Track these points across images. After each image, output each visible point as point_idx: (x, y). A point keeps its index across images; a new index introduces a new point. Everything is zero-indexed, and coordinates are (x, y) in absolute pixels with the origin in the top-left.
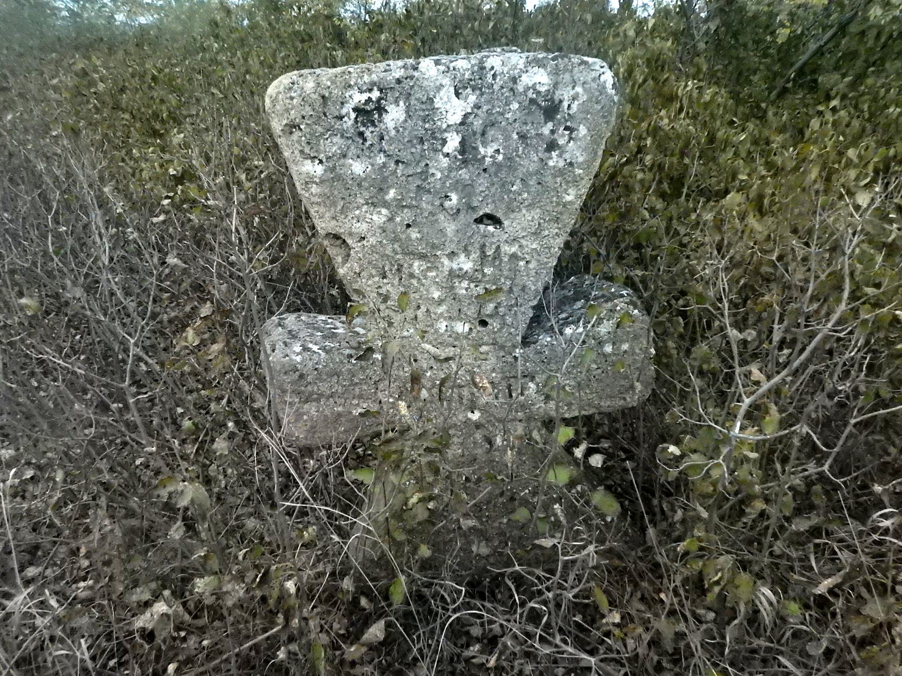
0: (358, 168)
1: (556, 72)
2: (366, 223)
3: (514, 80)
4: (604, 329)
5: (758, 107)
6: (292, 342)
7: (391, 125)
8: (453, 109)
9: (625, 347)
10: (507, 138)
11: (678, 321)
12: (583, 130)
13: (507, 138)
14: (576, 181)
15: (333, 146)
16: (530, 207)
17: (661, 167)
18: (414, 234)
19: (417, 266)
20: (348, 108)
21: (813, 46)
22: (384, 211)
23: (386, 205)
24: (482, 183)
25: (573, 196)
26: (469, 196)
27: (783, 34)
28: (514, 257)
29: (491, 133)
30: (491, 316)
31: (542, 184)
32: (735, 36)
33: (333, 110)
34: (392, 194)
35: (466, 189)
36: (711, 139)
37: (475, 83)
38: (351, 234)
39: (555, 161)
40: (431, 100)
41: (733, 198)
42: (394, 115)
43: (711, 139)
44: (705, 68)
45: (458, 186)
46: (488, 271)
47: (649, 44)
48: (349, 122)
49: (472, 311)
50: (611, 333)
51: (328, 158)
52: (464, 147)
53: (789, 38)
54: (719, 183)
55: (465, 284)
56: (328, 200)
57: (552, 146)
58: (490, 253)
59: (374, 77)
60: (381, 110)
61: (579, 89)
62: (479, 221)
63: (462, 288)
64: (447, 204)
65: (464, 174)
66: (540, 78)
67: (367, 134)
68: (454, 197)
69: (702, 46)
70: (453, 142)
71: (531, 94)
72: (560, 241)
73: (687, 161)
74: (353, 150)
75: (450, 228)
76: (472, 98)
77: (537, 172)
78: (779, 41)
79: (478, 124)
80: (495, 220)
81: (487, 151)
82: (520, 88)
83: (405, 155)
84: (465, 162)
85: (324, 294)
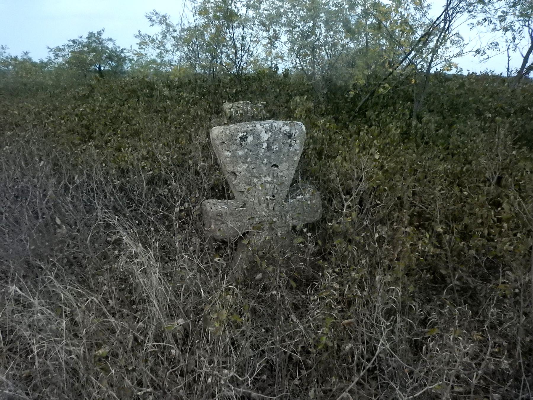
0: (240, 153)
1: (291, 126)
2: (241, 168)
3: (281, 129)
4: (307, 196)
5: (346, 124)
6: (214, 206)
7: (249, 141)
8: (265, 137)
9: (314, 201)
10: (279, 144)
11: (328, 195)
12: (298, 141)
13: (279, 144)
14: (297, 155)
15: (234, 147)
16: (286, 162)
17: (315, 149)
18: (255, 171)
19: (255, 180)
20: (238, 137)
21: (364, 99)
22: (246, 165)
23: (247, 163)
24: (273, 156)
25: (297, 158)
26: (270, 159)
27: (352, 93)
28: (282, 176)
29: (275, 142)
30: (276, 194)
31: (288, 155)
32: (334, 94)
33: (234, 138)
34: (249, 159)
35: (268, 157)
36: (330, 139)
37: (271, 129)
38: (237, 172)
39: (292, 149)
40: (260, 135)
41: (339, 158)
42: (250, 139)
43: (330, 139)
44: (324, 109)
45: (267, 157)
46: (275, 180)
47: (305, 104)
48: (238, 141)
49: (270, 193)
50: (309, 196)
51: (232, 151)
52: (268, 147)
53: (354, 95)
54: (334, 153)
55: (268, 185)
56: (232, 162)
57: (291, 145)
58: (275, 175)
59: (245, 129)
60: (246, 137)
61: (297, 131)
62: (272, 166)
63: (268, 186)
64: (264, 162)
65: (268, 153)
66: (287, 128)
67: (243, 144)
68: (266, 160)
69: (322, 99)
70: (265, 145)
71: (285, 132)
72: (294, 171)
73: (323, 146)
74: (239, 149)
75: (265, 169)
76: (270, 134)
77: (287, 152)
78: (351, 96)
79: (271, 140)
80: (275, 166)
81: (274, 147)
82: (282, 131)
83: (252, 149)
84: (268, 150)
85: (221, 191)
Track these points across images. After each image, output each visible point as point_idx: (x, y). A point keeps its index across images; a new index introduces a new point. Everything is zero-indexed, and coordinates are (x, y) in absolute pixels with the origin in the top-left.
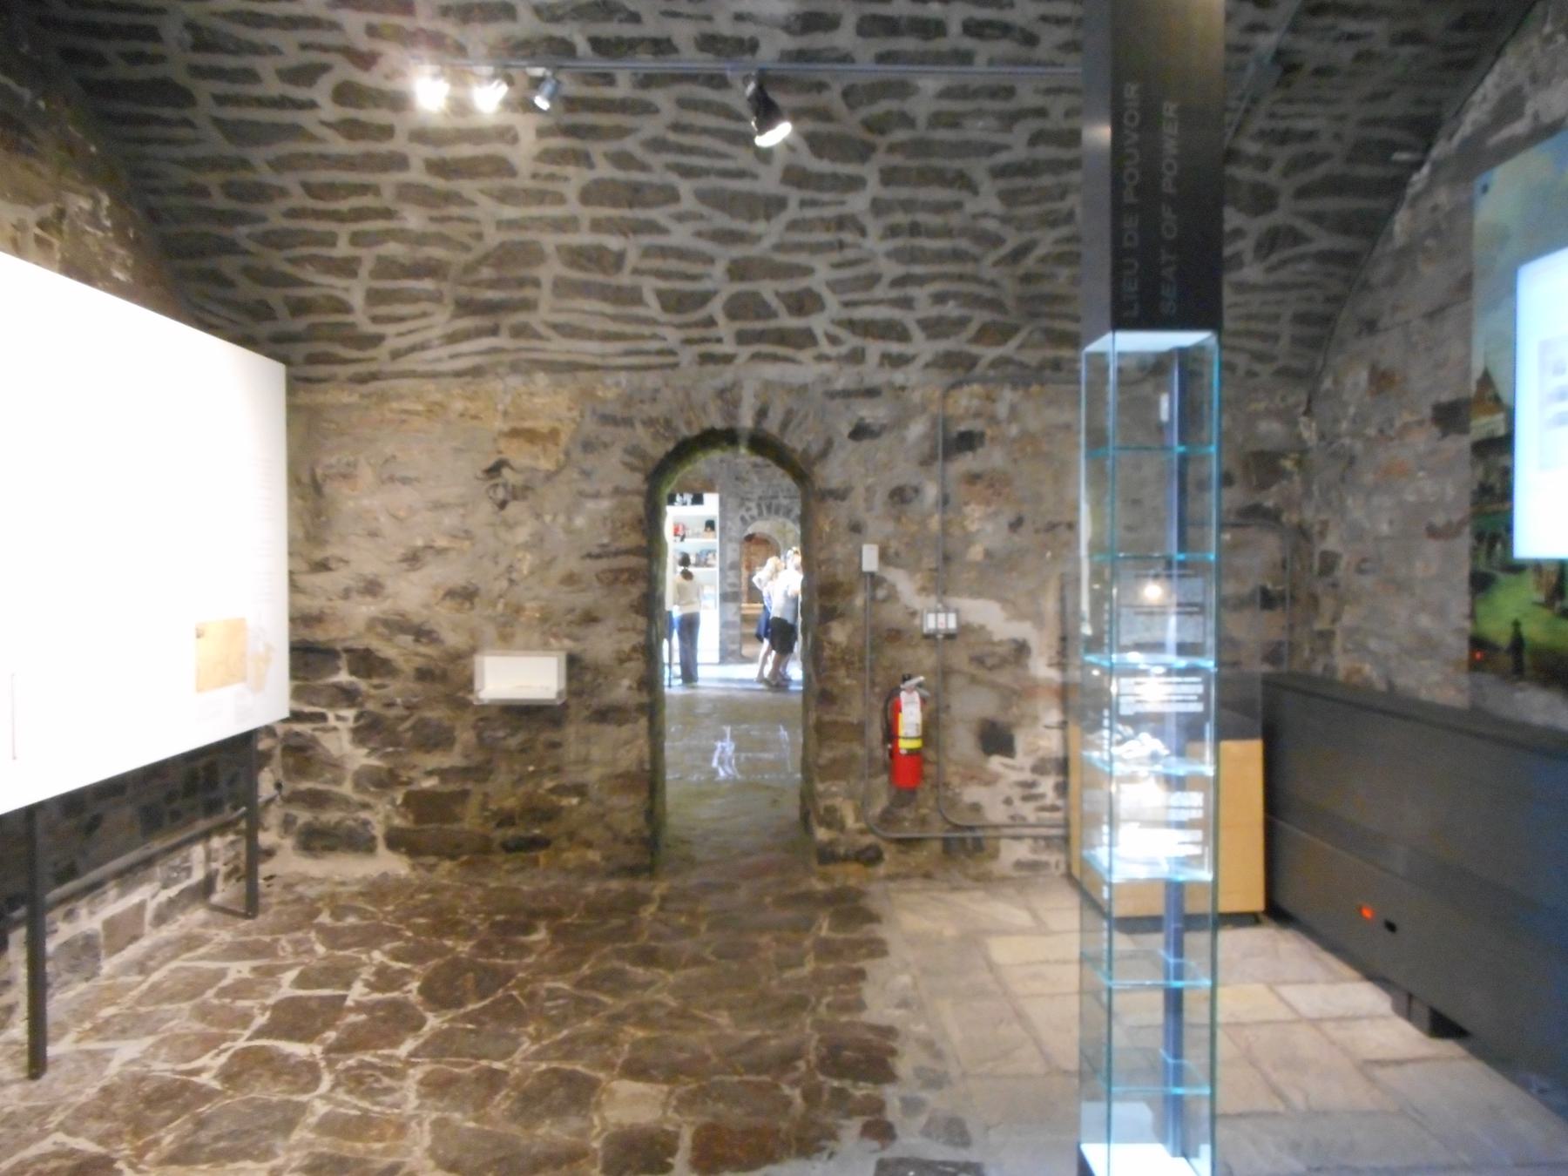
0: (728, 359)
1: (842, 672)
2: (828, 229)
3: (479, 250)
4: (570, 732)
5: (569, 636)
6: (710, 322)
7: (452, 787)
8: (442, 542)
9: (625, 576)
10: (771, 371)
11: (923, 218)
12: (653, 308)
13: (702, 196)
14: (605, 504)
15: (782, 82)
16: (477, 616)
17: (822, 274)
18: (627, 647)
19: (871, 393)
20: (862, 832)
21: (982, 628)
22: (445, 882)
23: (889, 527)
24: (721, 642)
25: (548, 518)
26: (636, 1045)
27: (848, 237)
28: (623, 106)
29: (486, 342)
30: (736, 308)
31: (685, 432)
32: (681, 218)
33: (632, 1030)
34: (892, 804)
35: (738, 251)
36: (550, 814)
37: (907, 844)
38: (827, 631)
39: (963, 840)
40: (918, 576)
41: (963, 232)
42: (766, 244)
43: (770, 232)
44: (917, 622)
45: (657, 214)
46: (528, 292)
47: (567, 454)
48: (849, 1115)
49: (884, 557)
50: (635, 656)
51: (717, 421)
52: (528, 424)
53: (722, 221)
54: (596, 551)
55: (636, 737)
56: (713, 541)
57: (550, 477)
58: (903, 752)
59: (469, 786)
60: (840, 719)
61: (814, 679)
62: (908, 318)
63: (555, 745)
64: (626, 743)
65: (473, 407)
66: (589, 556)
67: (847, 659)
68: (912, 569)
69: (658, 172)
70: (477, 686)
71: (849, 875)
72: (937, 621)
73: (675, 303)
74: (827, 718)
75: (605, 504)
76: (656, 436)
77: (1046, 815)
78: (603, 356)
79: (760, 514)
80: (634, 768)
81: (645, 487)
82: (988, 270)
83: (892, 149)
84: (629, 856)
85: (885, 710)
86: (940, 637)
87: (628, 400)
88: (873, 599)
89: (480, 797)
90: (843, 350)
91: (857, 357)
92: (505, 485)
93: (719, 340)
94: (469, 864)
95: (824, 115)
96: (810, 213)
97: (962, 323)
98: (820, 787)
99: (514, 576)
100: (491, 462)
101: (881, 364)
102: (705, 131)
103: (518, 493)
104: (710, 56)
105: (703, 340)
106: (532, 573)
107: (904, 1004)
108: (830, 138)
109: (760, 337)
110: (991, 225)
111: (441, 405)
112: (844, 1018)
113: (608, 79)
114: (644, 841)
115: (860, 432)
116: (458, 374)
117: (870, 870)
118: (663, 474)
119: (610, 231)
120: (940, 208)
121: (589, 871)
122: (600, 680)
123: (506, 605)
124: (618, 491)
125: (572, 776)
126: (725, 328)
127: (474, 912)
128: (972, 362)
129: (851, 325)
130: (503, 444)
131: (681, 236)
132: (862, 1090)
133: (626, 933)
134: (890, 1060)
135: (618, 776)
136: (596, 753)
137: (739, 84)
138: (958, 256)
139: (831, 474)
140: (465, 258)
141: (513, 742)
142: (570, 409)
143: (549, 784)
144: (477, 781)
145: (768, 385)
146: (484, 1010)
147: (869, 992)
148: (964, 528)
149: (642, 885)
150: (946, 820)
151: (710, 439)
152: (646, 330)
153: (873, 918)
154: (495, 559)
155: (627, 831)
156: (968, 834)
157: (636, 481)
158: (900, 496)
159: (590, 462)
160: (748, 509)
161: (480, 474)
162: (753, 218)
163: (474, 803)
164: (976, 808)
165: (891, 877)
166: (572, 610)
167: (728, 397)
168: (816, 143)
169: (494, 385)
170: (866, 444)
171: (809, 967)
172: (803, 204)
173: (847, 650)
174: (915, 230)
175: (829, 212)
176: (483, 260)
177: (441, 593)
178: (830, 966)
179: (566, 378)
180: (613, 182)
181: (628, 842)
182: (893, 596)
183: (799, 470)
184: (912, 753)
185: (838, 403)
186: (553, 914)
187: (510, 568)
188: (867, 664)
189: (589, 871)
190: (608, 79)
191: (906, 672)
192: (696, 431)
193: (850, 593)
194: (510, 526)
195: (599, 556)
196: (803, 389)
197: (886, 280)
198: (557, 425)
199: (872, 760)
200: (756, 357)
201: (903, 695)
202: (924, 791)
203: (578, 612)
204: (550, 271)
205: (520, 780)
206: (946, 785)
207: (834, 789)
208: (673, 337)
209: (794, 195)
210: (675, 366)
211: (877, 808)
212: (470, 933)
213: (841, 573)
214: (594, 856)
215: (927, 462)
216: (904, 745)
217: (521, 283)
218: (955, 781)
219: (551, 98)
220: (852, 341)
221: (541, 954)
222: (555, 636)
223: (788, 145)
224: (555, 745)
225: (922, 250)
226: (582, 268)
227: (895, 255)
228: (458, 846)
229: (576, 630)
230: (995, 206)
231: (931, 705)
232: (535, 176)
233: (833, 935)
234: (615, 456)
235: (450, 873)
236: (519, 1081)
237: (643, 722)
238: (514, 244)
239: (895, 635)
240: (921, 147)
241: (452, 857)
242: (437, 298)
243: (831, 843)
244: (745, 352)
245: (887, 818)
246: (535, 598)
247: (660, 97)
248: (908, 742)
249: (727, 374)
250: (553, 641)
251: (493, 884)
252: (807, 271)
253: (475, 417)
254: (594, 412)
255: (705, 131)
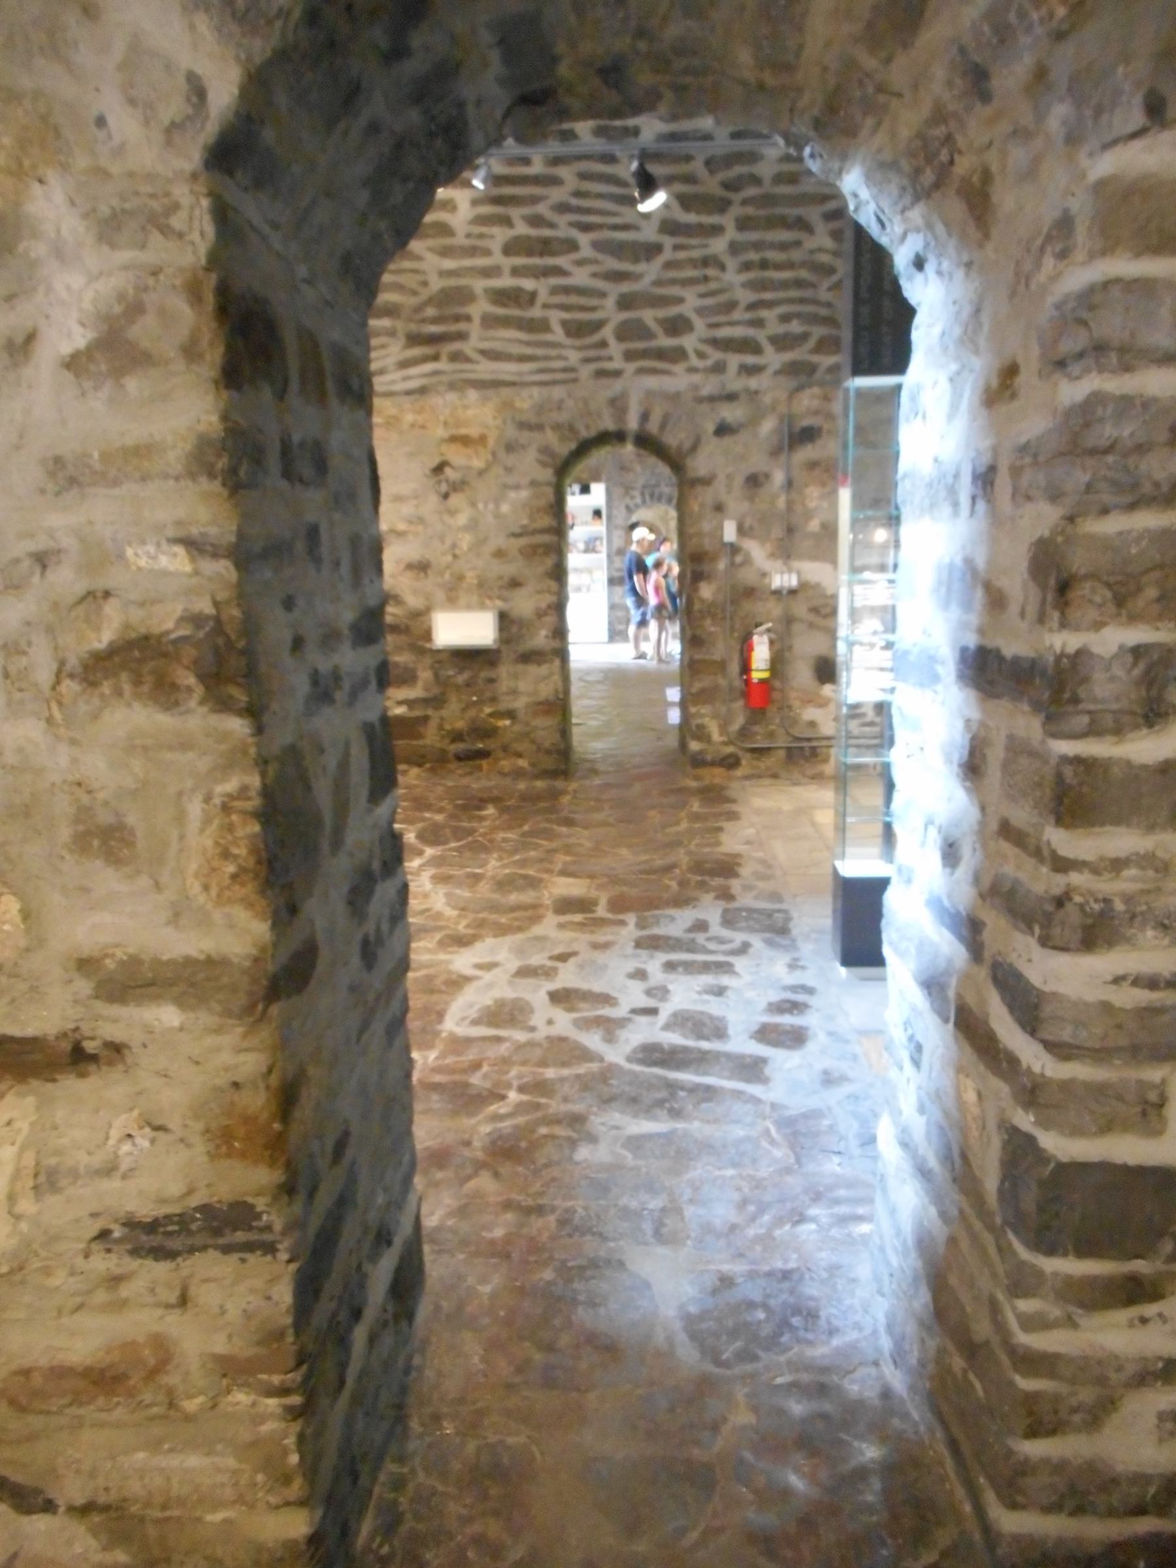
::::::::::
### Exercise objective
Reproduce the rows from the very first one up to and including the line with "0: (240, 153)", omitting the pictures.

### Answer
Track these points across images. After each image, output each visible point as point_idx: (x, y). A point keeps its index across images; a new index introduces a new point. Everything is zero-indexed, and coordinates are (x, y) in absolute pixels with the origin in the top-left.
0: (358, 168)
1: (556, 72)
2: (366, 223)
3: (514, 80)
4: (604, 329)
5: (758, 107)
6: (292, 342)
7: (391, 125)
8: (453, 109)
9: (625, 347)
10: (507, 138)
11: (678, 321)
12: (583, 130)
13: (507, 138)
14: (576, 181)
15: (333, 146)
16: (530, 207)
17: (661, 167)
18: (414, 234)
19: (417, 266)
20: (348, 108)
21: (813, 46)
22: (384, 211)
23: (386, 205)
24: (482, 183)
25: (573, 196)
26: (469, 196)
27: (783, 34)
28: (514, 257)
29: (491, 133)
30: (491, 316)
31: (542, 184)
32: (735, 36)
33: (333, 110)
34: (392, 194)
35: (466, 189)
36: (711, 139)
37: (475, 83)
38: (351, 234)
39: (555, 161)
40: (431, 100)
41: (733, 198)
42: (394, 115)
43: (711, 139)
44: (705, 68)
45: (458, 186)
46: (488, 271)
47: (649, 44)
48: (349, 122)
49: (472, 311)
50: (611, 333)
51: (328, 158)
52: (464, 147)
53: (789, 38)
54: (719, 183)
55: (465, 284)
56: (328, 200)
57: (552, 146)
58: (490, 253)
59: (374, 77)
60: (381, 110)
61: (579, 89)
62: (479, 221)
63: (462, 288)
64: (447, 204)
65: (464, 174)
66: (540, 78)
67: (367, 134)
68: (454, 197)
69: (702, 46)
70: (453, 142)
71: (531, 94)
72: (560, 241)
73: (687, 161)
74: (353, 150)
75: (450, 228)
76: (472, 98)
77: (537, 172)
78: (779, 41)
79: (478, 124)
80: (495, 220)
81: (487, 151)
82: (520, 88)
83: (405, 155)
84: (465, 162)
85: (324, 294)
0: (240, 153)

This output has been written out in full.